The material must be repeated exactly, with every line intact.

## INPUT FOR THIS TASK

—————

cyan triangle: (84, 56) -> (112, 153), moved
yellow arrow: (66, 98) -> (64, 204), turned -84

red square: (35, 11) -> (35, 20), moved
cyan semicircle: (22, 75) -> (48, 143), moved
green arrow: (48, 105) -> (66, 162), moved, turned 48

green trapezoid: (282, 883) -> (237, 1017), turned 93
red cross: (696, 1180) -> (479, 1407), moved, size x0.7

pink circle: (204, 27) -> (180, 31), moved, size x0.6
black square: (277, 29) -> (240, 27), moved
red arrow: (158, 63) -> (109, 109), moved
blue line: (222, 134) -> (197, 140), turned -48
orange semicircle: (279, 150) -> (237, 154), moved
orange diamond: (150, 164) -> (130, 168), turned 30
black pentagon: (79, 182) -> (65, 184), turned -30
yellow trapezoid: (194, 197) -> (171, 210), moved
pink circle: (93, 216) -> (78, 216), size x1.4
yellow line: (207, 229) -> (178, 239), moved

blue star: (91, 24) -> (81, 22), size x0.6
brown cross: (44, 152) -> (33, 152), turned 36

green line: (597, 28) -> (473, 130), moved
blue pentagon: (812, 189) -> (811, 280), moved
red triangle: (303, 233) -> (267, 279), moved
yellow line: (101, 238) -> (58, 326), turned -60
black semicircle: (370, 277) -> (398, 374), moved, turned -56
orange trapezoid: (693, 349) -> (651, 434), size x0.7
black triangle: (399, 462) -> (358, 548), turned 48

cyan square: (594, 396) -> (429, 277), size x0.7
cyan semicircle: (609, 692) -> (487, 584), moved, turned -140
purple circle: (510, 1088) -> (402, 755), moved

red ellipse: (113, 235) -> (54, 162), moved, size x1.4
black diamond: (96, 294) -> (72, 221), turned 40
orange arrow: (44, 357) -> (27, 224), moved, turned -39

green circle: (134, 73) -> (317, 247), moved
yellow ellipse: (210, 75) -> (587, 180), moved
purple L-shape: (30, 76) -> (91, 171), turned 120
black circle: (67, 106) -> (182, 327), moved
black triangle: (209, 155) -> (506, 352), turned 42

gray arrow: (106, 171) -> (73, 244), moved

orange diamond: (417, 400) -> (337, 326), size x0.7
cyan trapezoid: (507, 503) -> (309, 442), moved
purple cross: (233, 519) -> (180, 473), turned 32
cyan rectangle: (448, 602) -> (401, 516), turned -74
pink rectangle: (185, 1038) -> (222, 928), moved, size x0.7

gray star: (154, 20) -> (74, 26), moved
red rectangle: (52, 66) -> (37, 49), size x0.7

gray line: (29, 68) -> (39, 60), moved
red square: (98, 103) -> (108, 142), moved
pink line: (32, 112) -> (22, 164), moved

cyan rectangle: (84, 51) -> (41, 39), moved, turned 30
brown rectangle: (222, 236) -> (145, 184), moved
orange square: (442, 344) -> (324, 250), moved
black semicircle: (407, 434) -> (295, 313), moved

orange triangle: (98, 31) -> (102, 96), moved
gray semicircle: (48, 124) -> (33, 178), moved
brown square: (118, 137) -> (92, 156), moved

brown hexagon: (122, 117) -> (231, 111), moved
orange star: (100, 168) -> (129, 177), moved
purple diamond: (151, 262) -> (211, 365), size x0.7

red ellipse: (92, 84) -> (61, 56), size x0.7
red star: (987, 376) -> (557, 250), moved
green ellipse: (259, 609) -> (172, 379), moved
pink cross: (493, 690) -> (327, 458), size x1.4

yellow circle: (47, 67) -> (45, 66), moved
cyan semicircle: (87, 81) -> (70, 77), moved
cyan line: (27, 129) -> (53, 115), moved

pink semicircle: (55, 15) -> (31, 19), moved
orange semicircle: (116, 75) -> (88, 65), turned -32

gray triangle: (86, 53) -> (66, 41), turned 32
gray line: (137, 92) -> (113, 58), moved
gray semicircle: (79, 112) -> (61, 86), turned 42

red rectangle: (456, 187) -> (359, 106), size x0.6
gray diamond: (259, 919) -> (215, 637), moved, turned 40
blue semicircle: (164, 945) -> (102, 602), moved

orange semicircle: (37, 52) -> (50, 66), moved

—————

## WRITTEN ANSWER
cyan triangle: (84, 56) -> (112, 153), moved
yellow arrow: (66, 98) -> (64, 204), turned -84

red square: (35, 11) -> (35, 20), moved
cyan semicircle: (22, 75) -> (48, 143), moved
green arrow: (48, 105) -> (66, 162), moved, turned 48

green trapezoid: (282, 883) -> (237, 1017), turned 93
red cross: (696, 1180) -> (479, 1407), moved, size x0.7

pink circle: (204, 27) -> (180, 31), moved, size x0.6
black square: (277, 29) -> (240, 27), moved
red arrow: (158, 63) -> (109, 109), moved
blue line: (222, 134) -> (197, 140), turned -48
orange semicircle: (279, 150) -> (237, 154), moved
orange diamond: (150, 164) -> (130, 168), turned 30
black pentagon: (79, 182) -> (65, 184), turned -30
yellow trapezoid: (194, 197) -> (171, 210), moved
pink circle: (93, 216) -> (78, 216), size x1.4
yellow line: (207, 229) -> (178, 239), moved

blue star: (91, 24) -> (81, 22), size x0.6
brown cross: (44, 152) -> (33, 152), turned 36

green line: (597, 28) -> (473, 130), moved
blue pentagon: (812, 189) -> (811, 280), moved
red triangle: (303, 233) -> (267, 279), moved
yellow line: (101, 238) -> (58, 326), turned -60
black semicircle: (370, 277) -> (398, 374), moved, turned -56
orange trapezoid: (693, 349) -> (651, 434), size x0.7
black triangle: (399, 462) -> (358, 548), turned 48

cyan square: (594, 396) -> (429, 277), size x0.7
cyan semicircle: (609, 692) -> (487, 584), moved, turned -140
purple circle: (510, 1088) -> (402, 755), moved

red ellipse: (113, 235) -> (54, 162), moved, size x1.4
black diamond: (96, 294) -> (72, 221), turned 40
orange arrow: (44, 357) -> (27, 224), moved, turned -39

green circle: (134, 73) -> (317, 247), moved
yellow ellipse: (210, 75) -> (587, 180), moved
purple L-shape: (30, 76) -> (91, 171), turned 120
black circle: (67, 106) -> (182, 327), moved
black triangle: (209, 155) -> (506, 352), turned 42

gray arrow: (106, 171) -> (73, 244), moved

orange diamond: (417, 400) -> (337, 326), size x0.7
cyan trapezoid: (507, 503) -> (309, 442), moved
purple cross: (233, 519) -> (180, 473), turned 32
cyan rectangle: (448, 602) -> (401, 516), turned -74
pink rectangle: (185, 1038) -> (222, 928), moved, size x0.7

gray star: (154, 20) -> (74, 26), moved
red rectangle: (52, 66) -> (37, 49), size x0.7

gray line: (29, 68) -> (39, 60), moved
red square: (98, 103) -> (108, 142), moved
pink line: (32, 112) -> (22, 164), moved

cyan rectangle: (84, 51) -> (41, 39), moved, turned 30
brown rectangle: (222, 236) -> (145, 184), moved
orange square: (442, 344) -> (324, 250), moved
black semicircle: (407, 434) -> (295, 313), moved

orange triangle: (98, 31) -> (102, 96), moved
gray semicircle: (48, 124) -> (33, 178), moved
brown square: (118, 137) -> (92, 156), moved

brown hexagon: (122, 117) -> (231, 111), moved
orange star: (100, 168) -> (129, 177), moved
purple diamond: (151, 262) -> (211, 365), size x0.7

red ellipse: (92, 84) -> (61, 56), size x0.7
red star: (987, 376) -> (557, 250), moved
green ellipse: (259, 609) -> (172, 379), moved
pink cross: (493, 690) -> (327, 458), size x1.4

yellow circle: (47, 67) -> (45, 66), moved
cyan semicircle: (87, 81) -> (70, 77), moved
cyan line: (27, 129) -> (53, 115), moved

pink semicircle: (55, 15) -> (31, 19), moved
orange semicircle: (116, 75) -> (88, 65), turned -32

gray triangle: (86, 53) -> (66, 41), turned 32
gray line: (137, 92) -> (113, 58), moved
gray semicircle: (79, 112) -> (61, 86), turned 42

red rectangle: (456, 187) -> (359, 106), size x0.6
gray diamond: (259, 919) -> (215, 637), moved, turned 40
blue semicircle: (164, 945) -> (102, 602), moved

orange semicircle: (37, 52) -> (50, 66), moved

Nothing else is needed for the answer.